**Problem to solve:**
Print the first line of the records below and every line after it, up to and including the line with "lime brick B2:D2 level 4 -> none". Print nothing else.
(Given entries begins)
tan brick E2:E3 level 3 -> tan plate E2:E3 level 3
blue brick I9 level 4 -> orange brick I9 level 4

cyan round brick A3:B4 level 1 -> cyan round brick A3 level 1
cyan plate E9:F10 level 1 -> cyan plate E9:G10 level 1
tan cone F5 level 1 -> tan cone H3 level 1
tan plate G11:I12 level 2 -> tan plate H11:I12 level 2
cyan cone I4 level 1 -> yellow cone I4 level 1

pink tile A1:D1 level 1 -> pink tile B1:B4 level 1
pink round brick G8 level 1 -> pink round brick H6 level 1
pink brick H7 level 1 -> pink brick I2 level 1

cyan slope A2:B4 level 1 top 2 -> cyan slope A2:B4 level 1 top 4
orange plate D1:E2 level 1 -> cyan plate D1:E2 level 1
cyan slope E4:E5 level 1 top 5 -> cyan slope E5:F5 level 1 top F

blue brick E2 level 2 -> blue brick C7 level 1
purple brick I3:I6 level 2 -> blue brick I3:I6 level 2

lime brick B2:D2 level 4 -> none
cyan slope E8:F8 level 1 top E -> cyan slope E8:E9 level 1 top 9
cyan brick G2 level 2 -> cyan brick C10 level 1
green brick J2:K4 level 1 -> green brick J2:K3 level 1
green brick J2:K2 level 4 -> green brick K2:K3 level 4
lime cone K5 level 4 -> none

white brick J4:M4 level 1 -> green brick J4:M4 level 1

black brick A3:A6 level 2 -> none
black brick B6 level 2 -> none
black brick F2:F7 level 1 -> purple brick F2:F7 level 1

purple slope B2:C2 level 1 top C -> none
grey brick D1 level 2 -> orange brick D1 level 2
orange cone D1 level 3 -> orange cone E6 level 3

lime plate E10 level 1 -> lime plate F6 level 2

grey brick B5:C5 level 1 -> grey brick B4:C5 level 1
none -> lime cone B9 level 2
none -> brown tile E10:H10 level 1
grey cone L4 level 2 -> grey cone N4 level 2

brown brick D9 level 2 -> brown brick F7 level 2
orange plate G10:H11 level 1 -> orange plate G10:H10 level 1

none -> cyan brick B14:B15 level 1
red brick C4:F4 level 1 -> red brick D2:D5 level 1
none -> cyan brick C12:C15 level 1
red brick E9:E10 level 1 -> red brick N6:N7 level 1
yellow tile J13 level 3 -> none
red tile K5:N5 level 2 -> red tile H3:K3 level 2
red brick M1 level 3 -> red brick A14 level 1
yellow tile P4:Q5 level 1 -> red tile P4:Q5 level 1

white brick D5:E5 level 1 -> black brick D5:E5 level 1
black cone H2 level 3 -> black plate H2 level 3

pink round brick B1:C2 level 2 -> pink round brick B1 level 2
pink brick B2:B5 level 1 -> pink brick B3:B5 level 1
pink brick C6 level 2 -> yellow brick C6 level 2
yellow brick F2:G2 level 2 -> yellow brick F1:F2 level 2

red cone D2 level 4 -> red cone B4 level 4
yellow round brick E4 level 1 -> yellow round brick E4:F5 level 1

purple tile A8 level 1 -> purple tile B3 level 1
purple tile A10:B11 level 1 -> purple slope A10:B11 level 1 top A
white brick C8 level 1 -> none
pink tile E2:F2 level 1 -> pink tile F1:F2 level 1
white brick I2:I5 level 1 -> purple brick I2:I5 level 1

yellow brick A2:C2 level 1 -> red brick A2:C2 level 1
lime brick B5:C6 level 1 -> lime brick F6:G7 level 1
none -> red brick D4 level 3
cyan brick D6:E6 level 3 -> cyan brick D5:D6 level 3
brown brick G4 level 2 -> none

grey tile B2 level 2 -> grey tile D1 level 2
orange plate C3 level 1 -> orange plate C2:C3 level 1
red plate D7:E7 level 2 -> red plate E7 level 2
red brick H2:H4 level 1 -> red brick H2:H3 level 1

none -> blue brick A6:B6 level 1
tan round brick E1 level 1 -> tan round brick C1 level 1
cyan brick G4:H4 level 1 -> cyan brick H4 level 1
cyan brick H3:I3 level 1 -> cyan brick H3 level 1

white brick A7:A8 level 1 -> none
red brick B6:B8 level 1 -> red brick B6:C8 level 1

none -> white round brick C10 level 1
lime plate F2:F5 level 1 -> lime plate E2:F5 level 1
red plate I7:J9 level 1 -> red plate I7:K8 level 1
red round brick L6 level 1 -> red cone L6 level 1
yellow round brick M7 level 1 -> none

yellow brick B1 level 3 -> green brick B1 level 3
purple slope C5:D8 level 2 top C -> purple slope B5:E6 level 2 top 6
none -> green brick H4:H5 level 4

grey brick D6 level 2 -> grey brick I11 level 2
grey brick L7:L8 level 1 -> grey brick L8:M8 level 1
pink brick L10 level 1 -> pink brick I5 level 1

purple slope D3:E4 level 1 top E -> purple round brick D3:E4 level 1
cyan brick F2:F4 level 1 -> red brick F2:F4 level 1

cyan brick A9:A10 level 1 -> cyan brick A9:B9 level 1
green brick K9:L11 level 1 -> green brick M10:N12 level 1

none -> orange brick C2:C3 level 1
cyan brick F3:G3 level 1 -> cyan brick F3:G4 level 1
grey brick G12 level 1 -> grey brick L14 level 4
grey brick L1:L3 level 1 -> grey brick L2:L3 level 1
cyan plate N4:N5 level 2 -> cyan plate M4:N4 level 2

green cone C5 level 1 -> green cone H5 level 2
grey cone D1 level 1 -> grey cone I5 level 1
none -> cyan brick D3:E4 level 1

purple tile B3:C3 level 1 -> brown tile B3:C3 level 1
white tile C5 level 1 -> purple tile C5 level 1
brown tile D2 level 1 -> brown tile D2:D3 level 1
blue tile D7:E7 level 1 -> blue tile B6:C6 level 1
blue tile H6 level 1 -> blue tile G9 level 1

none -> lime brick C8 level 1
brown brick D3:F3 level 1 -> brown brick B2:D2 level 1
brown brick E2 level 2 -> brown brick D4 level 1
(Given entries ends)
**Answer:**
tan brick E2:E3 level 3 -> tan plate E2:E3 level 3
blue brick I9 level 4 -> orange brick I9 level 4

cyan round brick A3:B4 level 1 -> cyan round brick A3 level 1
cyan plate E9:F10 level 1 -> cyan plate E9:G10 level 1
tan cone F5 level 1 -> tan cone H3 level 1
tan plate G11:I12 level 2 -> tan plate H11:I12 level 2
cyan cone I4 level 1 -> yellow cone I4 level 1

pink tile A1:D1 level 1 -> pink tile B1:B4 level 1
pink round brick G8 level 1 -> pink round brick H6 level 1
pink brick H7 level 1 -> pink brick I2 level 1

cyan slope A2:B4 level 1 top 2 -> cyan slope A2:B4 level 1 top 4
orange plate D1:E2 level 1 -> cyan plate D1:E2 level 1
cyan slope E4:E5 level 1 top 5 -> cyan slope E5:F5 level 1 top F

blue brick E2 level 2 -> blue brick C7 level 1
purple brick I3:I6 level 2 -> blue brick I3:I6 level 2

lime brick B2:D2 level 4 -> none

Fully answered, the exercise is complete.